_Data section_:
____
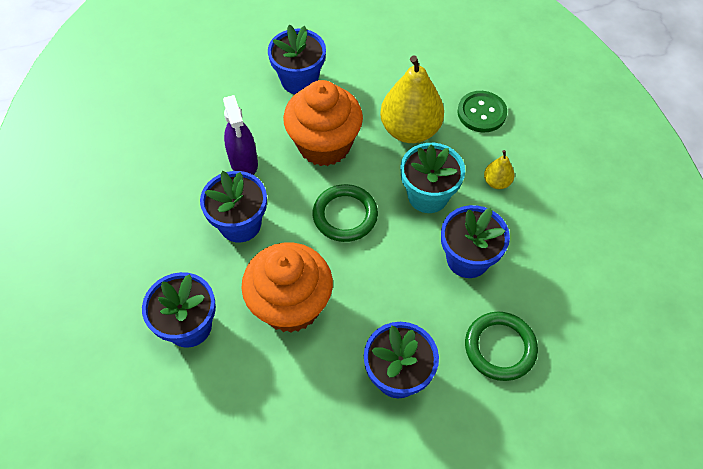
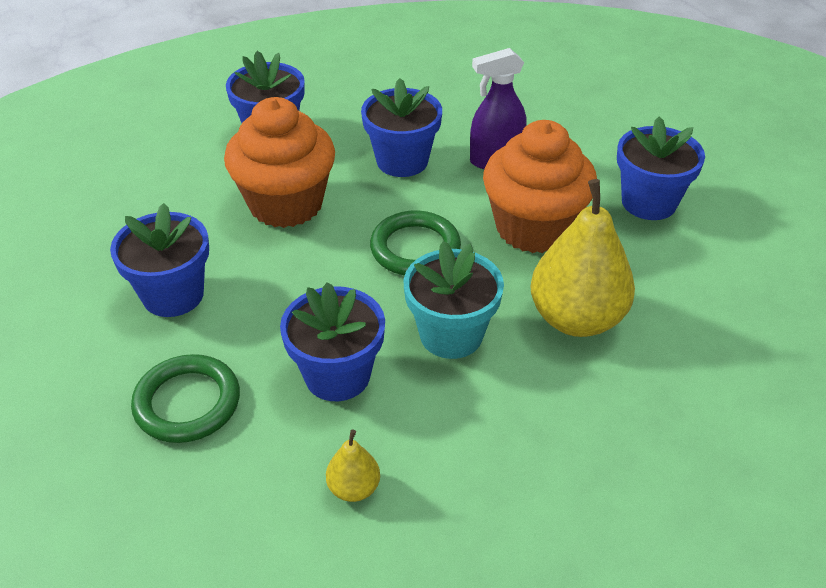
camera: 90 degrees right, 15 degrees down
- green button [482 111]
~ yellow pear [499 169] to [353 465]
____
_Task to complete_:
I would like the material above returned exactly as it stands, without its pictures.

_Completed task_:
camera: 90 degrees right, 15 degrees down
- green button [482 111]
~ yellow pear [499 169] to [353 465]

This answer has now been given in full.